__Work request__: Among the entries below, how many lines contain the string "shelving"? Only the number, please.
###
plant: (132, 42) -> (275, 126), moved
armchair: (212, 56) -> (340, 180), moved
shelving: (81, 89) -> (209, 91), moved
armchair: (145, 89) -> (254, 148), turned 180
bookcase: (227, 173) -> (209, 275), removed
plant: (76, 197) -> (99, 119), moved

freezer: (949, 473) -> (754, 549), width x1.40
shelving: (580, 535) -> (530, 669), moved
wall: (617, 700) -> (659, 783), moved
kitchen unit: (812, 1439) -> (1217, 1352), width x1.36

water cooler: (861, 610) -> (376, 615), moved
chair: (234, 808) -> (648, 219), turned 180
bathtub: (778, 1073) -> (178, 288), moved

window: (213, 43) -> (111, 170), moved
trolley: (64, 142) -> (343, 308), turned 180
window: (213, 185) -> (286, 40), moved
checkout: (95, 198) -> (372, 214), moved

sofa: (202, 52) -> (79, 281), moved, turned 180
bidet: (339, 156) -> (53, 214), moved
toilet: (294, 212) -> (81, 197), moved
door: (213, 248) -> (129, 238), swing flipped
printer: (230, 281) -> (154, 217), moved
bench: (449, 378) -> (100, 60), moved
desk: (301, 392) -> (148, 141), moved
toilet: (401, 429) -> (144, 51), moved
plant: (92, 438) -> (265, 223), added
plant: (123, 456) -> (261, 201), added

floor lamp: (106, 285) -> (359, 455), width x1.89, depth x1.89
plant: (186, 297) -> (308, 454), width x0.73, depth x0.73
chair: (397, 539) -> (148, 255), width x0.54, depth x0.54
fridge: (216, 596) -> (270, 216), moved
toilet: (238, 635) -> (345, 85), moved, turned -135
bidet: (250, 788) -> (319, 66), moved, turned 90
###
__Your solution__: 2